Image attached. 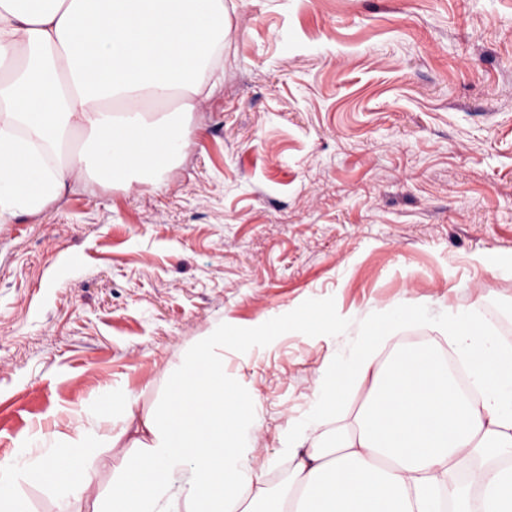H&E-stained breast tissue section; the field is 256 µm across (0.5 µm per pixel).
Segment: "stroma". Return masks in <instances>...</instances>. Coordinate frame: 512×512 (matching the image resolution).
<instances>
[{"label": "stroma", "mask_w": 512, "mask_h": 512, "mask_svg": "<svg viewBox=\"0 0 512 512\" xmlns=\"http://www.w3.org/2000/svg\"><path fill=\"white\" fill-rule=\"evenodd\" d=\"M148 182L73 176L0 223V462L29 512H102L200 343L256 460L390 305L447 348L452 310L512 349V0H224V44ZM491 290H483V283ZM324 316L327 336L296 320ZM82 411L77 425L73 411ZM88 439L80 494L25 478Z\"/></svg>", "instance_id": "1"}]
</instances>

------------------------------

_WHAT THIS TASK INVOLVES_.
Return the line that contains "the image resolution)." and all lines after it, verbatim, and nothing else.

_EXERCISE SOLUTION_.
Segment: "stroma". Return masks in <instances>...</instances>. Coordinate frame: 512×512 (matching the image resolution).
<instances>
[{"label": "stroma", "mask_w": 512, "mask_h": 512, "mask_svg": "<svg viewBox=\"0 0 512 512\" xmlns=\"http://www.w3.org/2000/svg\"><path fill=\"white\" fill-rule=\"evenodd\" d=\"M148 182L73 176L0 223V462L29 512H102L200 343L256 460L390 305L447 348L452 310L512 349V0H224V44ZM491 290H483V283ZM324 316L327 336L296 320ZM82 411L77 425L73 411ZM88 439L80 494L25 478Z\"/></svg>", "instance_id": "1"}]
</instances>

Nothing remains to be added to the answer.